─── Data under study

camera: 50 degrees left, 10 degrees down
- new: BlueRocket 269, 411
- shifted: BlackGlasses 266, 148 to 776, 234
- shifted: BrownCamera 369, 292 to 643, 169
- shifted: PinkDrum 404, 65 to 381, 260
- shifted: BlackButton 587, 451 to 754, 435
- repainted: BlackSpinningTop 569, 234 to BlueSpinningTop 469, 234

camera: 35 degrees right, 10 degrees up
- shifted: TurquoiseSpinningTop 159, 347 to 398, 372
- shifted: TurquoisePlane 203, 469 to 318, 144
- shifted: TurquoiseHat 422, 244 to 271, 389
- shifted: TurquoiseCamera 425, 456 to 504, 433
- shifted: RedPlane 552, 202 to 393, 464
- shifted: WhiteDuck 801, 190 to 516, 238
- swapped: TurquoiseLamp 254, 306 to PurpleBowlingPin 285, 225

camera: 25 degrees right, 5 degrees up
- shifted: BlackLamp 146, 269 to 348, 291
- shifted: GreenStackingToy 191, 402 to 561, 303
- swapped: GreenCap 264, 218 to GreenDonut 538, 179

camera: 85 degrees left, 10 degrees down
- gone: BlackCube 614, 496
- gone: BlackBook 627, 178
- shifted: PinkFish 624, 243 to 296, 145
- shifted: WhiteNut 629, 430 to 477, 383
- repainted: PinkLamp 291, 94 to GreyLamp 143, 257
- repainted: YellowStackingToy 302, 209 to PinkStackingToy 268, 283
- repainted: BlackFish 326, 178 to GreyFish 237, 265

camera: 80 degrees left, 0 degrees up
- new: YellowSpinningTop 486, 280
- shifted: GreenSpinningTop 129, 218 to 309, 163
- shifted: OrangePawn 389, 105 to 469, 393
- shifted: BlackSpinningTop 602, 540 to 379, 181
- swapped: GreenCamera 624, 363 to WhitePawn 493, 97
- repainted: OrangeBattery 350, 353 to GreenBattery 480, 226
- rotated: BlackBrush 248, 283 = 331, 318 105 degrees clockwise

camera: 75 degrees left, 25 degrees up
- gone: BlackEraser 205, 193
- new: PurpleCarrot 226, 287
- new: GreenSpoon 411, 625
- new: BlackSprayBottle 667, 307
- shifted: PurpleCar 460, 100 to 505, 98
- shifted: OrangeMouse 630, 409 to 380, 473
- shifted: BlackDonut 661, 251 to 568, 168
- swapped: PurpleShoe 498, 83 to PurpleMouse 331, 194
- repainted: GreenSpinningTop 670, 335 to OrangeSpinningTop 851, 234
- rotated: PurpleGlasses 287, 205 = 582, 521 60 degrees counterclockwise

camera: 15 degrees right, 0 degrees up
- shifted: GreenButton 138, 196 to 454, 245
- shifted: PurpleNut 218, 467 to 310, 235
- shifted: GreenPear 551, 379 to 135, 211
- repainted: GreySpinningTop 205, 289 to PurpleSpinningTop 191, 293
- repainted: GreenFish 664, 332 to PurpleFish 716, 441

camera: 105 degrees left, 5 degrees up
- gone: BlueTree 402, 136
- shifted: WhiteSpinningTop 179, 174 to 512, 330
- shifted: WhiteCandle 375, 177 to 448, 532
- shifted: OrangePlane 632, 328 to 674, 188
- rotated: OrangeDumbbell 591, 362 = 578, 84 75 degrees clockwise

──────

Exercise prompt:
Transcribe each line of the data above, unaltered, from the one where "- shifted: BrownCamera 369, 292 to 643, 169" appears to the one where "- shifted: BlackButton 587, 451 to 754, 435" appears, inclusive of both.

Output of the exercise:
- shifted: BrownCamera 369, 292 to 643, 169
- shifted: PinkDrum 404, 65 to 381, 260
- shifted: BlackButton 587, 451 to 754, 435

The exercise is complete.